━━━━━ Extracted records

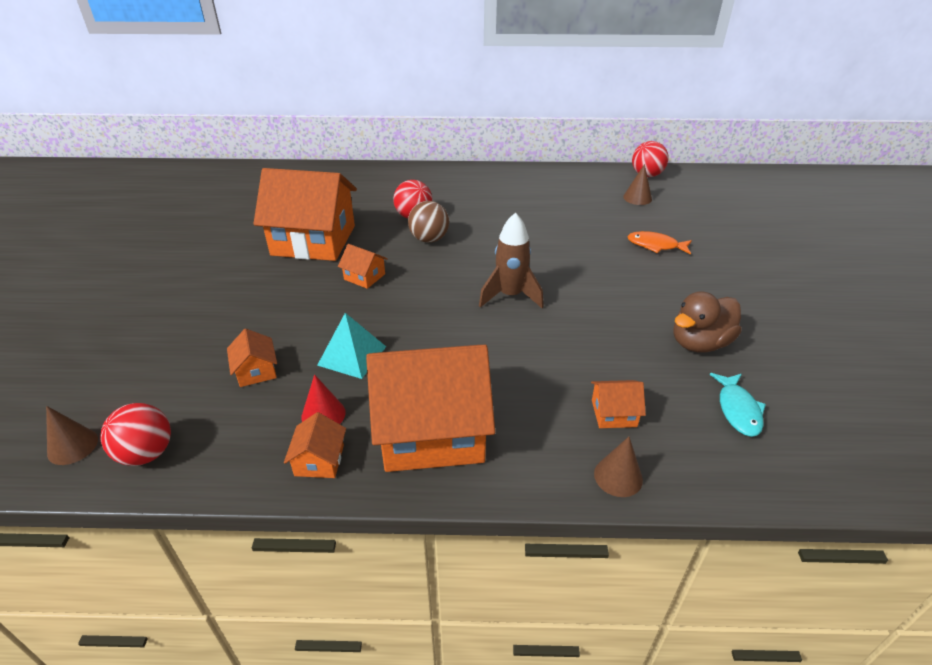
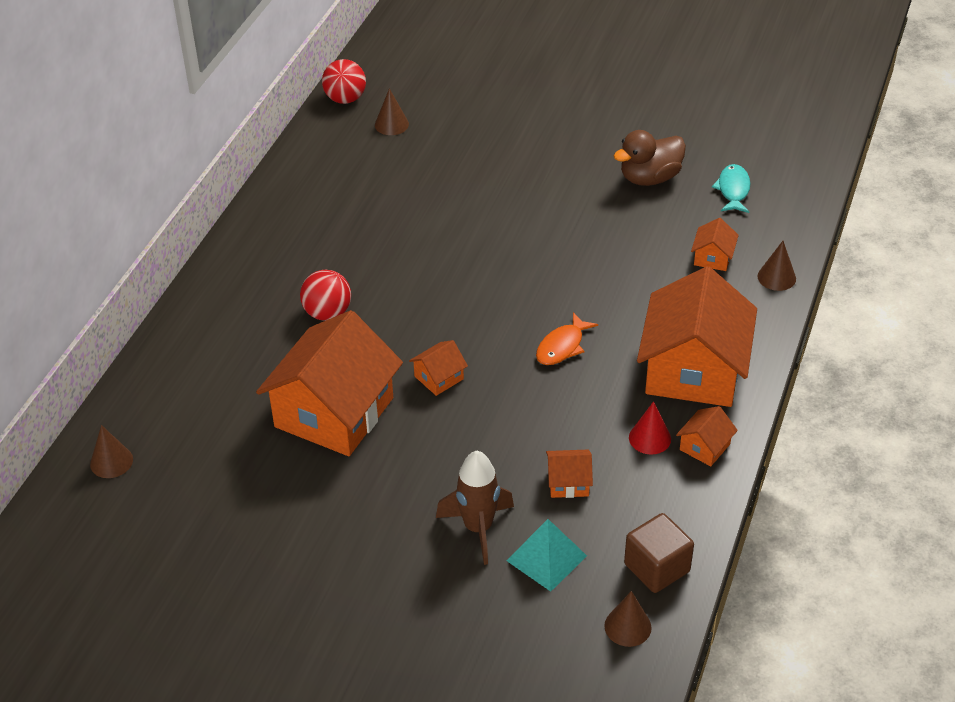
camera: 70 degrees left, 5 degrees up
red ball [100,403,171,466] -> brown cube [624,513,694,593]
orange house [284,412,346,478] -> orange house turned 75 degrees counterclockwise [676,406,738,466]
turquoise pyramid [317,313,386,379] -> turquoise pyramid moved to [506,519,587,592]
brown ball [408,201,449,243] -> none
brown rocket [479,212,544,308] -> brown rocket moved to [436,451,514,565]
orange fish [627,231,692,255] -> orange fish moved to [536,312,598,365]
brown duck [673,291,742,353] -> brown duck turned 75 degrees clockwise [614,130,686,186]
turquoise fish [709,373,766,437] -> turquoise fish turned 105 degrees counterclockwise [712,164,750,213]
none -> brown cone [90,425,133,478]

━━━━━━━━━━

Problem statement: Could you reproduce every entry exactly, leaving out the pictures?

Result of this exercise:
camera: 70 degrees left, 5 degrees up
red ball [100,403,171,466] -> brown cube [624,513,694,593]
orange house [284,412,346,478] -> orange house turned 75 degrees counterclockwise [676,406,738,466]
turquoise pyramid [317,313,386,379] -> turquoise pyramid moved to [506,519,587,592]
brown ball [408,201,449,243] -> none
brown rocket [479,212,544,308] -> brown rocket moved to [436,451,514,565]
orange fish [627,231,692,255] -> orange fish moved to [536,312,598,365]
brown duck [673,291,742,353] -> brown duck turned 75 degrees clockwise [614,130,686,186]
turquoise fish [709,373,766,437] -> turquoise fish turned 105 degrees counterclockwise [712,164,750,213]
none -> brown cone [90,425,133,478]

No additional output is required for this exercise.